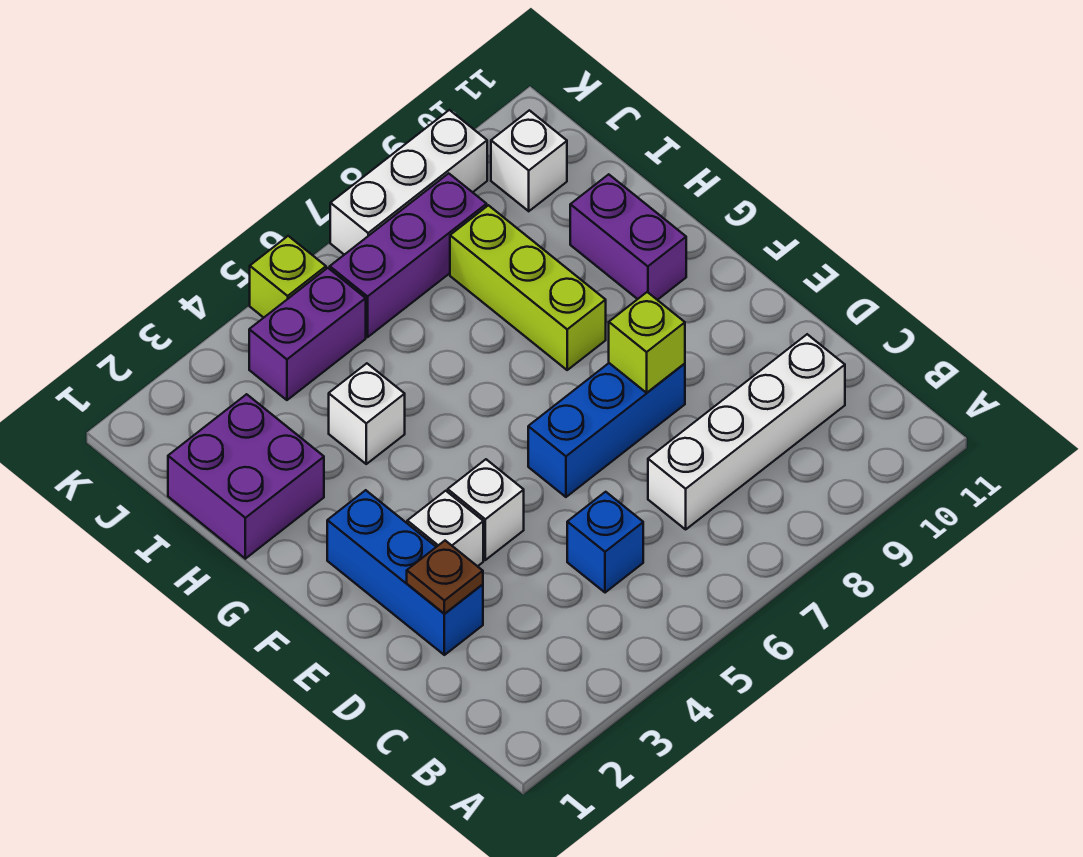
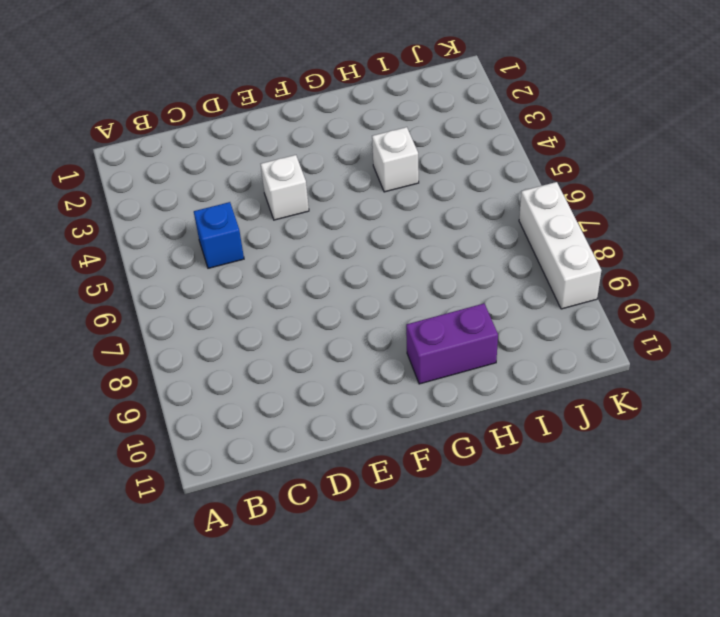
none -> white brick C7:C10 level 1
none -> blue brick D2:F2 level 1
none -> white brick E3 level 1

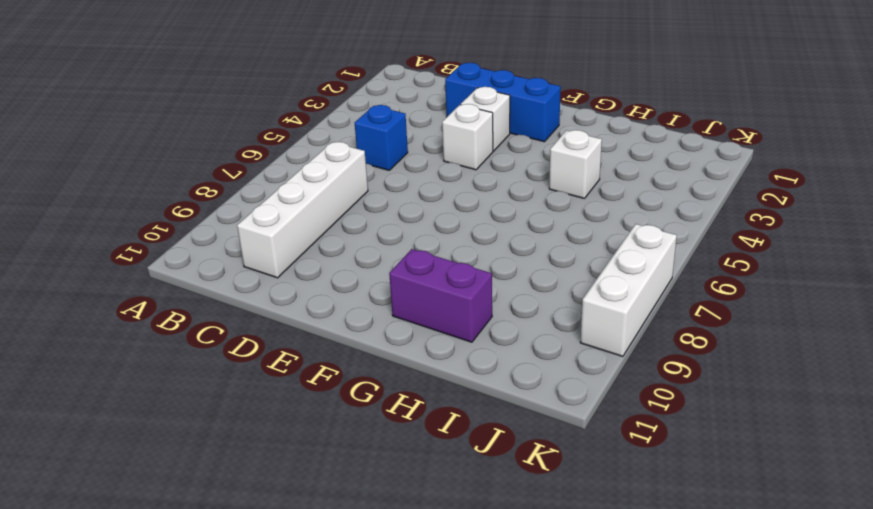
none -> blue brick E6:E8 level 1
none -> lime brick G8:I8 level 1
none -> purple brick H1:I2 level 1

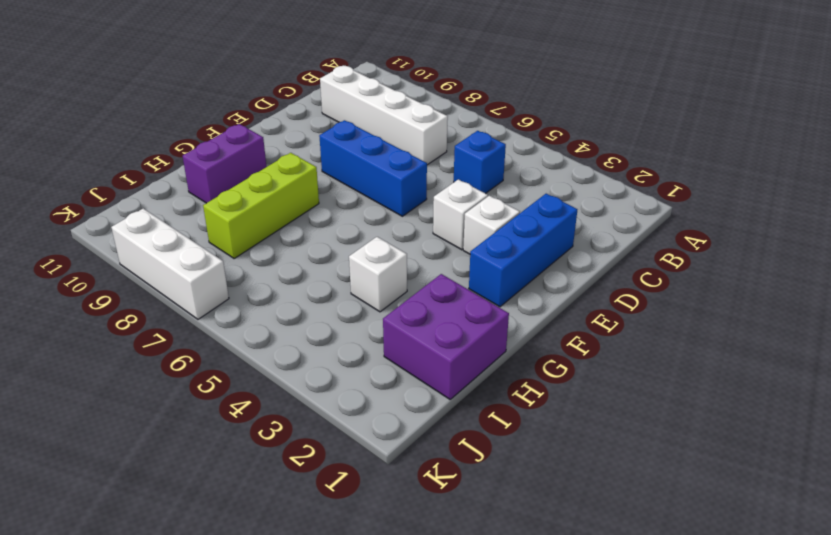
none -> purple brick J4:J5 level 1
none -> purple brick J6:J8 level 1
none -> white brick J10 level 1

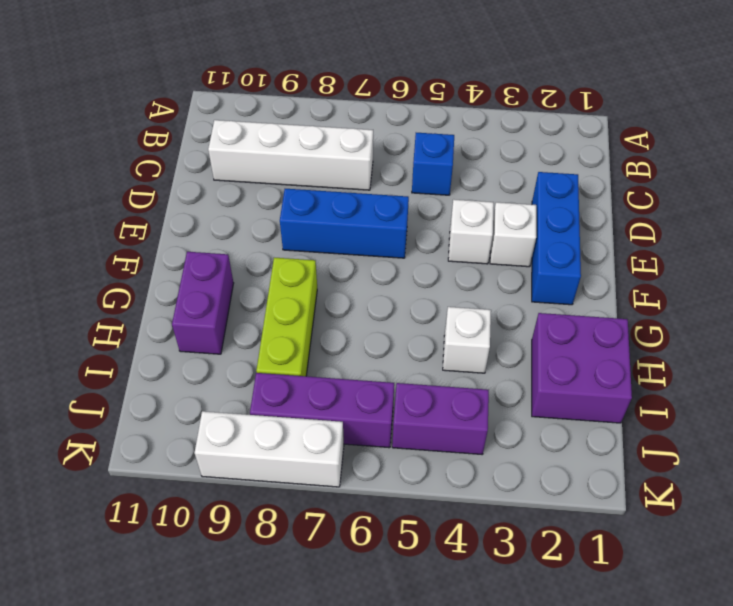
none -> white brick J10 level 1
none -> lime brick K5 level 1
none -> brown plate D2 level 2

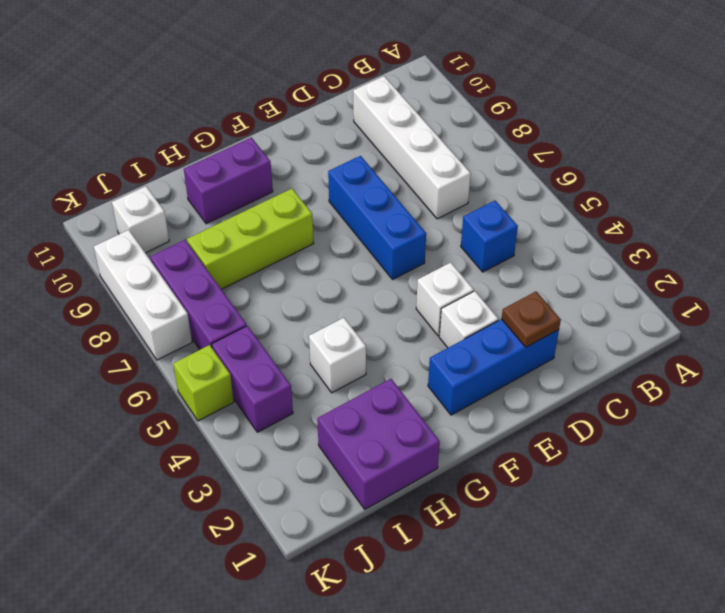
none -> lime brick E8 level 2

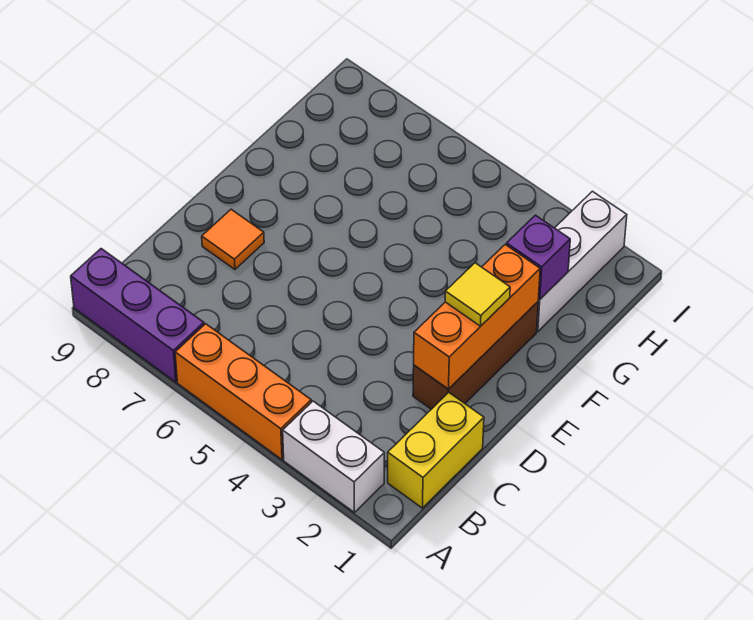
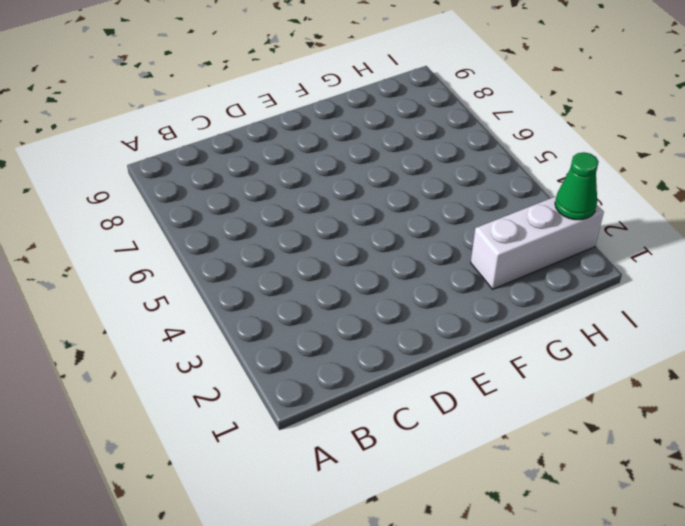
green cone I2 level 2 -> none
none -> white brick A2:A3 level 1
none -> orange brick A4:A6 level 1

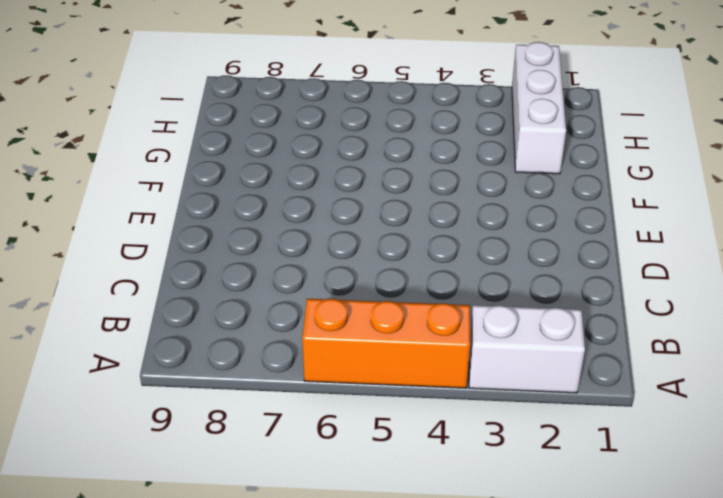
none -> purple brick A7:A9 level 1
none -> yellow brick B1:C1 level 1

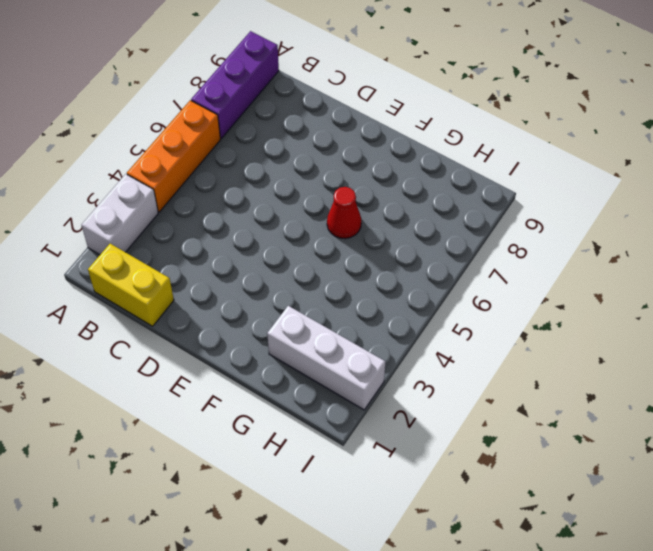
red cone F6 level 1 -> none
none -> brown brick D2:F2 level 1
none -> orange tile D8 level 1

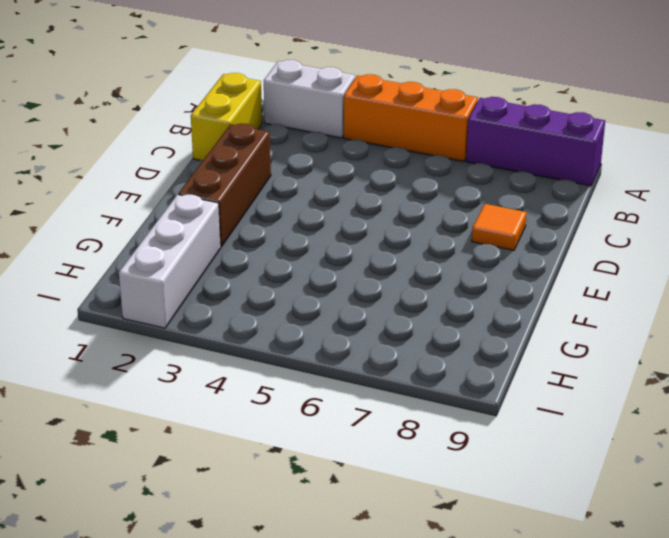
none -> orange brick D2:F2 level 2
none -> purple brick G2 level 2

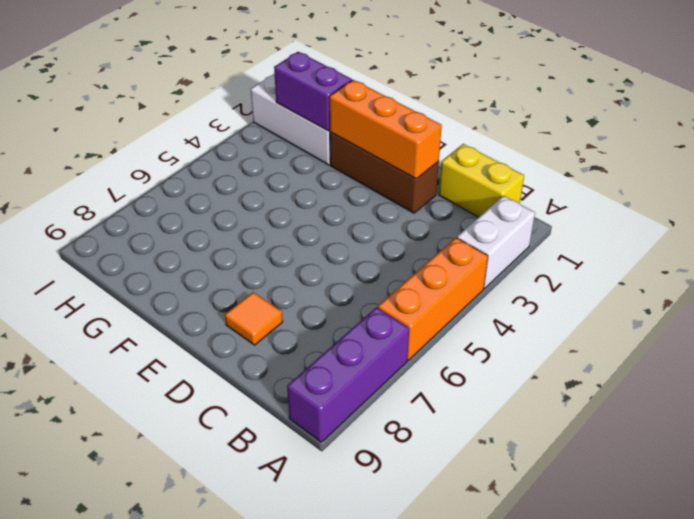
purple brick G2:H2 level 2 -> purple brick G2 level 2
none -> yellow tile E2 level 3

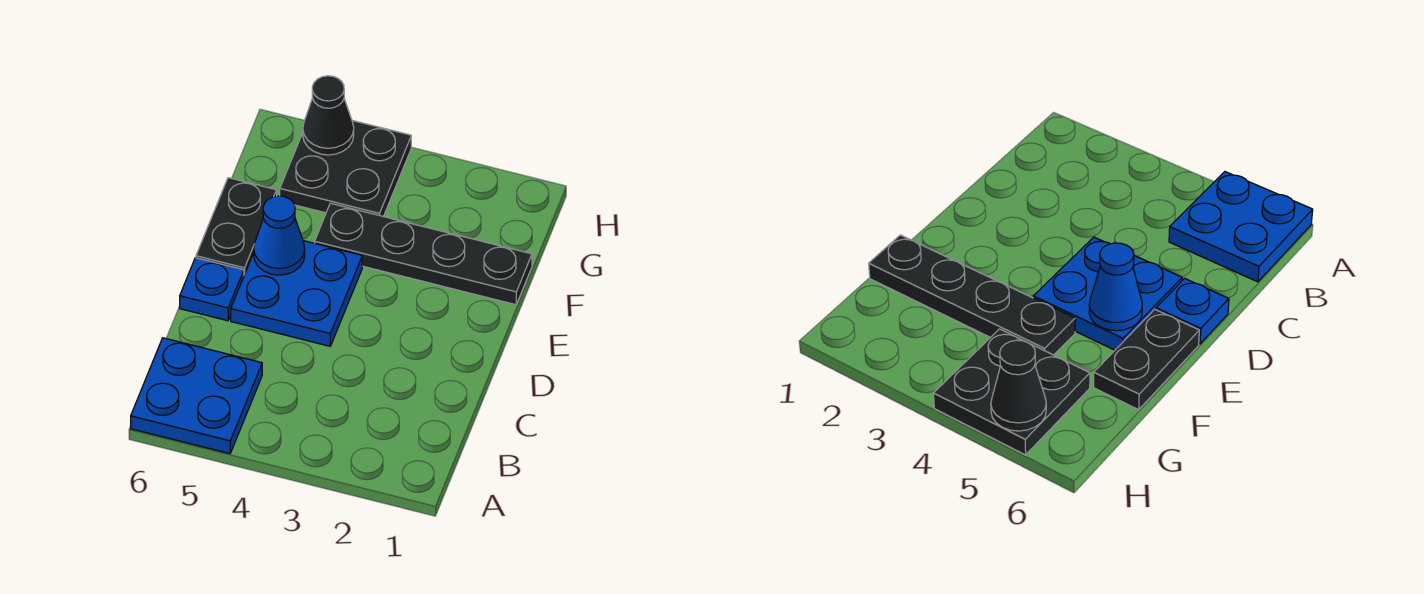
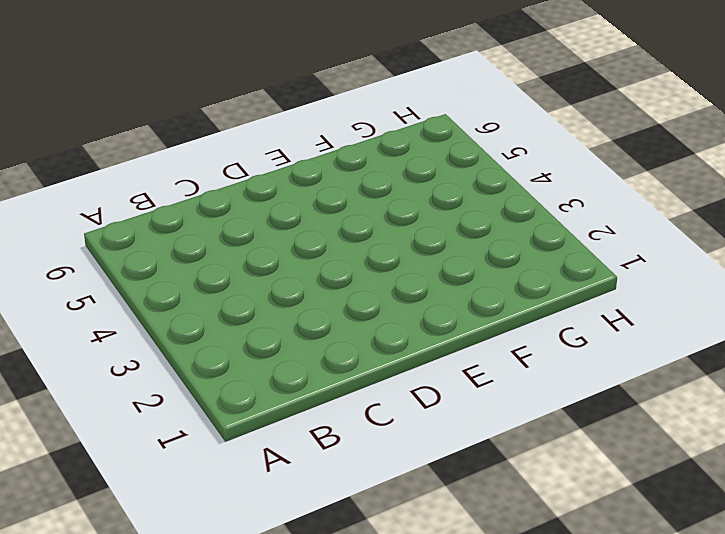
none -> blue plate A5:B6 level 1
none -> blue plate D4:E5 level 1

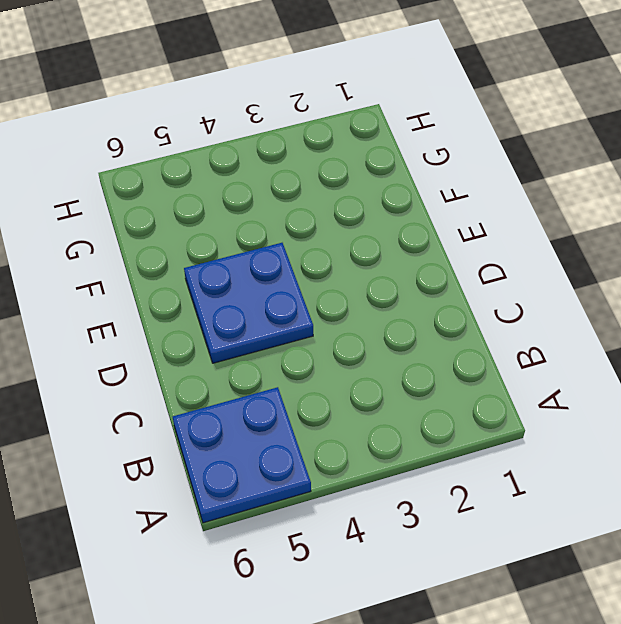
none -> blue plate D6 level 1
none -> black plate E6:F6 level 1

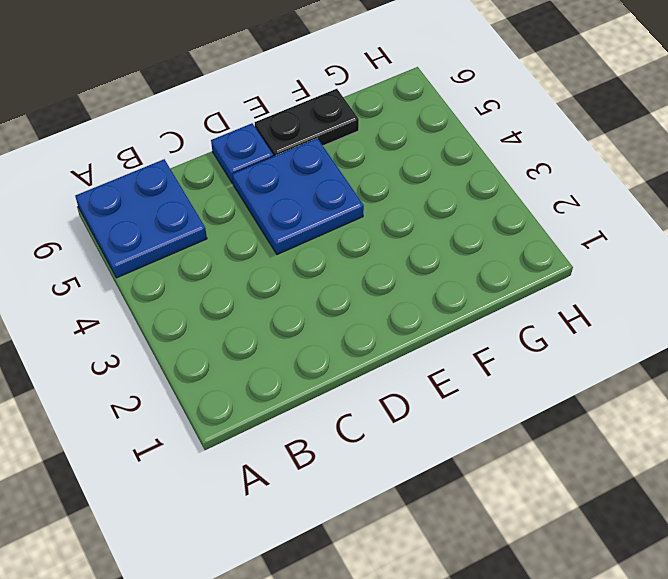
none -> black plate F1:F4 level 1
none -> black plate G4:H5 level 1

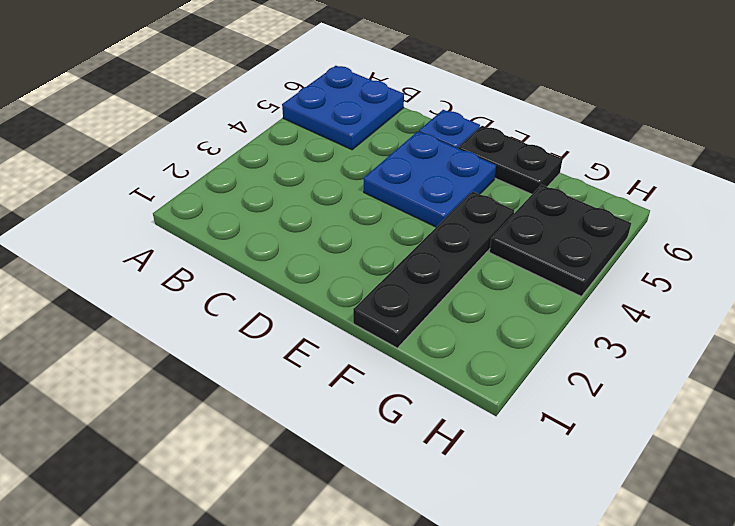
none -> blue cone E5 level 2
none -> black cone H5 level 2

—————

YOUR OBJECTIVE → Drop the pictures, then write out everything else in the records exactly.

ANSWER TO THE PROBLEM →
none -> white brick C7:C10 level 1
none -> blue brick D2:F2 level 1
none -> white brick E3 level 1

none -> blue brick E6:E8 level 1
none -> lime brick G8:I8 level 1
none -> purple brick H1:I2 level 1

none -> purple brick J4:J5 level 1
none -> purple brick J6:J8 level 1
none -> white brick J10 level 1

none -> white brick J10 level 1
none -> lime brick K5 level 1
none -> brown plate D2 level 2

none -> lime brick E8 level 2

green cone I2 level 2 -> none
none -> white brick A2:A3 level 1
none -> orange brick A4:A6 level 1

none -> purple brick A7:A9 level 1
none -> yellow brick B1:C1 level 1

red cone F6 level 1 -> none
none -> brown brick D2:F2 level 1
none -> orange tile D8 level 1

none -> orange brick D2:F2 level 2
none -> purple brick G2 level 2

purple brick G2:H2 level 2 -> purple brick G2 level 2
none -> yellow tile E2 level 3

none -> blue plate A5:B6 level 1
none -> blue plate D4:E5 level 1

none -> blue plate D6 level 1
none -> black plate E6:F6 level 1

none -> black plate F1:F4 level 1
none -> black plate G4:H5 level 1

none -> blue cone E5 level 2
none -> black cone H5 level 2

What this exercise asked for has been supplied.